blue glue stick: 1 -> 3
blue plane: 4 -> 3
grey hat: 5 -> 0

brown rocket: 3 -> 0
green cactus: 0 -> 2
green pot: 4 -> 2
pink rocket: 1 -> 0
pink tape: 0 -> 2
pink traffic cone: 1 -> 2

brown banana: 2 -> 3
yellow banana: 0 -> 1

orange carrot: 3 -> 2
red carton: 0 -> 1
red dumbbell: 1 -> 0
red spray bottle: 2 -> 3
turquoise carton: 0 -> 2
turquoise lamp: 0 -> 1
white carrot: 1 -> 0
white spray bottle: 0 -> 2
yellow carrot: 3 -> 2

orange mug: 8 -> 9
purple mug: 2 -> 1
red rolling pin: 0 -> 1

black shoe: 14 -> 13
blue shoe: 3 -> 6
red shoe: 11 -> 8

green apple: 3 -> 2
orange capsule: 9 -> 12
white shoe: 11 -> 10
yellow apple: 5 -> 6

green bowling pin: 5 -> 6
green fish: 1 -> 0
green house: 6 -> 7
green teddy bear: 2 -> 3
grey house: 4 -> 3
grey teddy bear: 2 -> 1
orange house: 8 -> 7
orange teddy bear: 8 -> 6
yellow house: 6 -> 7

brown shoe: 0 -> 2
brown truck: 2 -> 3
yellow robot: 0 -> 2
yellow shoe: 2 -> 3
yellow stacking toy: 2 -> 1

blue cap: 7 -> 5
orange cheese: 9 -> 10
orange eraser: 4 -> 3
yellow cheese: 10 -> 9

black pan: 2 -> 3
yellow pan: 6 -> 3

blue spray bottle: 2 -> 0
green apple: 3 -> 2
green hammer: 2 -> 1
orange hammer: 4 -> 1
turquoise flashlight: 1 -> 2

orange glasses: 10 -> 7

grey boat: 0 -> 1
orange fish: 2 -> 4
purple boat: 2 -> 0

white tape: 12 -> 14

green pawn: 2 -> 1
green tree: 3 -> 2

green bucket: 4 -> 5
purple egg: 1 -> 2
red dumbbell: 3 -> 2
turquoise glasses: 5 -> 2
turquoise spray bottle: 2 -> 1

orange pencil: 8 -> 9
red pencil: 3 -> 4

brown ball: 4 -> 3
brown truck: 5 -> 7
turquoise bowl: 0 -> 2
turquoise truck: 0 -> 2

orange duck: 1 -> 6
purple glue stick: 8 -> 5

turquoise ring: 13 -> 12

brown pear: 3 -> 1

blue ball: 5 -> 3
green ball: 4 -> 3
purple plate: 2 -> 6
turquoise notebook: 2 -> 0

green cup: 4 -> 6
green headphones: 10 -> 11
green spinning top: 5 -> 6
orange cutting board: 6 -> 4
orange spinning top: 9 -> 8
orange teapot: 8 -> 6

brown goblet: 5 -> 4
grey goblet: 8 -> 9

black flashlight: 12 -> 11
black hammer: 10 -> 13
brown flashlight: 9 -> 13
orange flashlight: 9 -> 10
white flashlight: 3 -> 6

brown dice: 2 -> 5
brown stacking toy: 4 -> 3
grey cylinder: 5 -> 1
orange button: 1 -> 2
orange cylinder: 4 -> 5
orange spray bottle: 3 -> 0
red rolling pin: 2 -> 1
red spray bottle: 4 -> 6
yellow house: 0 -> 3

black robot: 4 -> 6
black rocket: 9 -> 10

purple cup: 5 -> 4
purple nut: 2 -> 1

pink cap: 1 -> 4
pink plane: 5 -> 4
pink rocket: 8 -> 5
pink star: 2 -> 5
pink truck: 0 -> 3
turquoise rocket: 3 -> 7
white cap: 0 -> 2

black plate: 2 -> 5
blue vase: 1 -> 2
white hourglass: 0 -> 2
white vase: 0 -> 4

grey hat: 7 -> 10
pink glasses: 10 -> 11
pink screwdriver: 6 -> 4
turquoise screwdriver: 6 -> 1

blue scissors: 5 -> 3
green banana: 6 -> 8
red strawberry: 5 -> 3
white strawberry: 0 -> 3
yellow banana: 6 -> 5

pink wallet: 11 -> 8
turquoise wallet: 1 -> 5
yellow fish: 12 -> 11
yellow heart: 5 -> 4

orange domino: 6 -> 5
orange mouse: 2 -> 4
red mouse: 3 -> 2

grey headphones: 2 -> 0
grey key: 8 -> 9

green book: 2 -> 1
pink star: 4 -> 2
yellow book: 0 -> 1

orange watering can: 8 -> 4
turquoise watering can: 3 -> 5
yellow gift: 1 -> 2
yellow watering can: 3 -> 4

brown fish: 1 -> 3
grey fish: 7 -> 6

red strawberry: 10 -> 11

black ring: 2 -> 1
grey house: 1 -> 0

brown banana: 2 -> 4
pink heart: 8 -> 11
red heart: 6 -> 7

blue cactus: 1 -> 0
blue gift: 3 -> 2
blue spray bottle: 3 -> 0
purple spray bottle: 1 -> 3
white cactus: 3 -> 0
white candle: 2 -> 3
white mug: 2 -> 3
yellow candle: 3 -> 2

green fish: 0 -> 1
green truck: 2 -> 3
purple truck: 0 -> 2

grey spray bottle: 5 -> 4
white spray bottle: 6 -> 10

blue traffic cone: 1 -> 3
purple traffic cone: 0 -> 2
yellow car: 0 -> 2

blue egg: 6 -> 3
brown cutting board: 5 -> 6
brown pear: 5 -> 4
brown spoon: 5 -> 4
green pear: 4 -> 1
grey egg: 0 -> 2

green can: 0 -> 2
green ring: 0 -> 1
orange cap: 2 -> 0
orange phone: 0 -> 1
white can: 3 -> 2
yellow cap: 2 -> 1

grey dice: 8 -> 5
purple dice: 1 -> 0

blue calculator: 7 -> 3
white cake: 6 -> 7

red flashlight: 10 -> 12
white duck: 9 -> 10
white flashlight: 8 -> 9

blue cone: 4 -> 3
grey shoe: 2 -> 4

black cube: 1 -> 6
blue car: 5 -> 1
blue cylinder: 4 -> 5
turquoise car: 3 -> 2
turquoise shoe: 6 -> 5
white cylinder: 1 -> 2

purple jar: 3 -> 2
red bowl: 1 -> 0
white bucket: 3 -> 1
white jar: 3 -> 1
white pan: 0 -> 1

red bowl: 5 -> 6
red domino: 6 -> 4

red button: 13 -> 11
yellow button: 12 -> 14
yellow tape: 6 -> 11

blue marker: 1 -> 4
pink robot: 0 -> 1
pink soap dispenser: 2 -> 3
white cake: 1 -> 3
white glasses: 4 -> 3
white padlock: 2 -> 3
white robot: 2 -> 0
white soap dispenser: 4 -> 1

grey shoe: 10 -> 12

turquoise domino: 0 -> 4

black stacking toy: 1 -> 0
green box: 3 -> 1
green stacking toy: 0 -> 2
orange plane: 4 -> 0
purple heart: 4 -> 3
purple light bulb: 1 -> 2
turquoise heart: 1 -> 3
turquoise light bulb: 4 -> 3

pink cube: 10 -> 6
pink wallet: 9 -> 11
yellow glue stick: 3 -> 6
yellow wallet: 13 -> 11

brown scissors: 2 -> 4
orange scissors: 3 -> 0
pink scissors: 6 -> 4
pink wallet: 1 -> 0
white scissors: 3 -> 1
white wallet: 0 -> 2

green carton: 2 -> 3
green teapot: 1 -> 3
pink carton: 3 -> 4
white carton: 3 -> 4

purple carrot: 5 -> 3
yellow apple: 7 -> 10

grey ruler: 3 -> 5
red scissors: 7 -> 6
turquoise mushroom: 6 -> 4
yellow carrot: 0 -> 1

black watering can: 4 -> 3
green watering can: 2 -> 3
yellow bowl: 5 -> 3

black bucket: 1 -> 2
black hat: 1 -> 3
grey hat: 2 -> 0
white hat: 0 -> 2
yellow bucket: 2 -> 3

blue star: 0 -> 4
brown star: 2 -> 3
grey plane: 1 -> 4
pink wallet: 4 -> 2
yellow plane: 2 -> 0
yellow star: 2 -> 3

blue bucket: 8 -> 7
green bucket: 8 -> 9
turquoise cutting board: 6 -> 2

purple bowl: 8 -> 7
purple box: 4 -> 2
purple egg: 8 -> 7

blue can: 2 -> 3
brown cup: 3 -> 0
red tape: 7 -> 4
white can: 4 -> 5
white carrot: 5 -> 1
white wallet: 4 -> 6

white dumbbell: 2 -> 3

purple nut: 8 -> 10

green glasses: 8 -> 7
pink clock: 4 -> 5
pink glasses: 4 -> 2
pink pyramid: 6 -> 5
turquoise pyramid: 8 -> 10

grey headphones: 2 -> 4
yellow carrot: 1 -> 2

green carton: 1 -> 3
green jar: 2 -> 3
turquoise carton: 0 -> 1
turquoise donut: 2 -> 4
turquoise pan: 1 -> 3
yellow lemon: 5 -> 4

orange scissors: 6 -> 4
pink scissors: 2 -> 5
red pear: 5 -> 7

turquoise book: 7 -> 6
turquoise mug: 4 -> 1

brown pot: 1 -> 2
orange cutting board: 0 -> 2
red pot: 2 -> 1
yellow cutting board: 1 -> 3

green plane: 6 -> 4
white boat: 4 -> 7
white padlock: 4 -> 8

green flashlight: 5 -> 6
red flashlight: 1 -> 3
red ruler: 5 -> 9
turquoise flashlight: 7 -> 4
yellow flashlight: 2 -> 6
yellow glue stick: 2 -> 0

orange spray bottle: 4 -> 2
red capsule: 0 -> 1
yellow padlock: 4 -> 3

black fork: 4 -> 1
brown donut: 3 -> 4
________________________
The listing above holds a line with "white vase: 0 -> 4" and a line with "yellow fish: 12 -> 11". Print the stretch from the first through the second, exactly and alone.

> RESULT OF THE EXERCISE
white vase: 0 -> 4

grey hat: 7 -> 10
pink glasses: 10 -> 11
pink screwdriver: 6 -> 4
turquoise screwdriver: 6 -> 1

blue scissors: 5 -> 3
green banana: 6 -> 8
red strawberry: 5 -> 3
white strawberry: 0 -> 3
yellow banana: 6 -> 5

pink wallet: 11 -> 8
turquoise wallet: 1 -> 5
yellow fish: 12 -> 11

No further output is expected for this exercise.